* _About this task_
Set down all of the data that follows, keeping every character.

Coordinate-based object records:
————

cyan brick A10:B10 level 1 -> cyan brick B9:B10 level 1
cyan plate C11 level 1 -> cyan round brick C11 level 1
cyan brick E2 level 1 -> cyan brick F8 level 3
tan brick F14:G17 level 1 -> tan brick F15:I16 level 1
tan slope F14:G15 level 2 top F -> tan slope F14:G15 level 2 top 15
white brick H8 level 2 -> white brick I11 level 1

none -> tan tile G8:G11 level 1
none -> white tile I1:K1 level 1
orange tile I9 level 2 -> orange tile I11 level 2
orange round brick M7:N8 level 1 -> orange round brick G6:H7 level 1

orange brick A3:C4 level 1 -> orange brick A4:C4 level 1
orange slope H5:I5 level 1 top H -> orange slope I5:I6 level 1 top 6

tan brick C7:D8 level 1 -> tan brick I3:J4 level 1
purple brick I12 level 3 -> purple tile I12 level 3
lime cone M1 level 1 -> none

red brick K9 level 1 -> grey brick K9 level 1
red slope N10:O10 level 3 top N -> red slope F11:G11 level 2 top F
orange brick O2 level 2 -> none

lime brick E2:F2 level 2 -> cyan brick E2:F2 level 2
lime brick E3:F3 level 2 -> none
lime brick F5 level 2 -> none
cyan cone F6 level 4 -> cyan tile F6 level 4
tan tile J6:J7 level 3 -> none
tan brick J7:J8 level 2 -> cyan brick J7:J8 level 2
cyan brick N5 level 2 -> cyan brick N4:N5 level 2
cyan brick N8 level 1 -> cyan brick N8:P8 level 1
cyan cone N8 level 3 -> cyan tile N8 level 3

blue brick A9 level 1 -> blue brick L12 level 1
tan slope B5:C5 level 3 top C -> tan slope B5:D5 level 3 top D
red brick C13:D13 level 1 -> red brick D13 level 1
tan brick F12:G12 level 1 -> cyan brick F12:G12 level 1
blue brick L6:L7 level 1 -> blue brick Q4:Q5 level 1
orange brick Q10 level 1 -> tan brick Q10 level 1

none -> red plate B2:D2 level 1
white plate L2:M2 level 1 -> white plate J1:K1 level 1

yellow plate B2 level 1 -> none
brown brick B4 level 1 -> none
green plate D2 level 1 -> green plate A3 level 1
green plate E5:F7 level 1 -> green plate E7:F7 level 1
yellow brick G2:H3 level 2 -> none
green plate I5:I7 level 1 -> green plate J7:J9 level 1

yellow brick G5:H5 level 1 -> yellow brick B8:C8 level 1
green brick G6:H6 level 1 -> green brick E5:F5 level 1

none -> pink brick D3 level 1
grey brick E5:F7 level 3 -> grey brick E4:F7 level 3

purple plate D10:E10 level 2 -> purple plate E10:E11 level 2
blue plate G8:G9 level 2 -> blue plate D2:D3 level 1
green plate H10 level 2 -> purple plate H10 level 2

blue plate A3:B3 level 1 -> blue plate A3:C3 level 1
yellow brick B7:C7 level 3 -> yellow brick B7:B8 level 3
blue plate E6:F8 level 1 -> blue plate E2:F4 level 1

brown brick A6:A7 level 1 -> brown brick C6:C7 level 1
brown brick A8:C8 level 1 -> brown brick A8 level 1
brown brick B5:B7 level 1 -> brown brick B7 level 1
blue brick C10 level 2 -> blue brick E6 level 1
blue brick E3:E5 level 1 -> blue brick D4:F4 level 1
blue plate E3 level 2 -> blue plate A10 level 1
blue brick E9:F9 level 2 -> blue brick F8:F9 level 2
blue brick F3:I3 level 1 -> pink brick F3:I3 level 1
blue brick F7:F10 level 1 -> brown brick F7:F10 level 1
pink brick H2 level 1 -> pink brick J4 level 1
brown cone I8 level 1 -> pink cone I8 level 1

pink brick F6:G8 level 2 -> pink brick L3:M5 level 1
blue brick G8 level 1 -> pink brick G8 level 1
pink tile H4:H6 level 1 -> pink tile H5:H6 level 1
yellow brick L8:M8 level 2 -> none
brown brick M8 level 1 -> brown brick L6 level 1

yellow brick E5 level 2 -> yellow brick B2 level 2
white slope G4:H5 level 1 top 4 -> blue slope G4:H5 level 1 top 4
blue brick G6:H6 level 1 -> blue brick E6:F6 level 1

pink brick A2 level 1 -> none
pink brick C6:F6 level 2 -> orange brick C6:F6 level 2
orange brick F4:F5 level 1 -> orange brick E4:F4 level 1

————

* _Answer box_
cyan brick A10:B10 level 1 -> cyan brick B9:B10 level 1
cyan plate C11 level 1 -> cyan round brick C11 level 1
cyan brick E2 level 1 -> cyan brick F8 level 3
tan brick F14:G17 level 1 -> tan brick F15:I16 level 1
tan slope F14:G15 level 2 top F -> tan slope F14:G15 level 2 top 15
white brick H8 level 2 -> white brick I11 level 1

none -> tan tile G8:G11 level 1
none -> white tile I1:K1 level 1
orange tile I9 level 2 -> orange tile I11 level 2
orange round brick M7:N8 level 1 -> orange round brick G6:H7 level 1

orange brick A3:C4 level 1 -> orange brick A4:C4 level 1
orange slope H5:I5 level 1 top H -> orange slope I5:I6 level 1 top 6

tan brick C7:D8 level 1 -> tan brick I3:J4 level 1
purple brick I12 level 3 -> purple tile I12 level 3
lime cone M1 level 1 -> none

red brick K9 level 1 -> grey brick K9 level 1
red slope N10:O10 level 3 top N -> red slope F11:G11 level 2 top F
orange brick O2 level 2 -> none

lime brick E2:F2 level 2 -> cyan brick E2:F2 level 2
lime brick E3:F3 level 2 -> none
lime brick F5 level 2 -> none
cyan cone F6 level 4 -> cyan tile F6 level 4
tan tile J6:J7 level 3 -> none
tan brick J7:J8 level 2 -> cyan brick J7:J8 level 2
cyan brick N5 level 2 -> cyan brick N4:N5 level 2
cyan brick N8 level 1 -> cyan brick N8:P8 level 1
cyan cone N8 level 3 -> cyan tile N8 level 3

blue brick A9 level 1 -> blue brick L12 level 1
tan slope B5:C5 level 3 top C -> tan slope B5:D5 level 3 top D
red brick C13:D13 level 1 -> red brick D13 level 1
tan brick F12:G12 level 1 -> cyan brick F12:G12 level 1
blue brick L6:L7 level 1 -> blue brick Q4:Q5 level 1
orange brick Q10 level 1 -> tan brick Q10 level 1

none -> red plate B2:D2 level 1
white plate L2:M2 level 1 -> white plate J1:K1 level 1

yellow plate B2 level 1 -> none
brown brick B4 level 1 -> none
green plate D2 level 1 -> green plate A3 level 1
green plate E5:F7 level 1 -> green plate E7:F7 level 1
yellow brick G2:H3 level 2 -> none
green plate I5:I7 level 1 -> green plate J7:J9 level 1

yellow brick G5:H5 level 1 -> yellow brick B8:C8 level 1
green brick G6:H6 level 1 -> green brick E5:F5 level 1

none -> pink brick D3 level 1
grey brick E5:F7 level 3 -> grey brick E4:F7 level 3

purple plate D10:E10 level 2 -> purple plate E10:E11 level 2
blue plate G8:G9 level 2 -> blue plate D2:D3 level 1
green plate H10 level 2 -> purple plate H10 level 2

blue plate A3:B3 level 1 -> blue plate A3:C3 level 1
yellow brick B7:C7 level 3 -> yellow brick B7:B8 level 3
blue plate E6:F8 level 1 -> blue plate E2:F4 level 1

brown brick A6:A7 level 1 -> brown brick C6:C7 level 1
brown brick A8:C8 level 1 -> brown brick A8 level 1
brown brick B5:B7 level 1 -> brown brick B7 level 1
blue brick C10 level 2 -> blue brick E6 level 1
blue brick E3:E5 level 1 -> blue brick D4:F4 level 1
blue plate E3 level 2 -> blue plate A10 level 1
blue brick E9:F9 level 2 -> blue brick F8:F9 level 2
blue brick F3:I3 level 1 -> pink brick F3:I3 level 1
blue brick F7:F10 level 1 -> brown brick F7:F10 level 1
pink brick H2 level 1 -> pink brick J4 level 1
brown cone I8 level 1 -> pink cone I8 level 1

pink brick F6:G8 level 2 -> pink brick L3:M5 level 1
blue brick G8 level 1 -> pink brick G8 level 1
pink tile H4:H6 level 1 -> pink tile H5:H6 level 1
yellow brick L8:M8 level 2 -> none
brown brick M8 level 1 -> brown brick L6 level 1

yellow brick E5 level 2 -> yellow brick B2 level 2
white slope G4:H5 level 1 top 4 -> blue slope G4:H5 level 1 top 4
blue brick G6:H6 level 1 -> blue brick E6:F6 level 1

pink brick A2 level 1 -> none
pink brick C6:F6 level 2 -> orange brick C6:F6 level 2
orange brick F4:F5 level 1 -> orange brick E4:F4 level 1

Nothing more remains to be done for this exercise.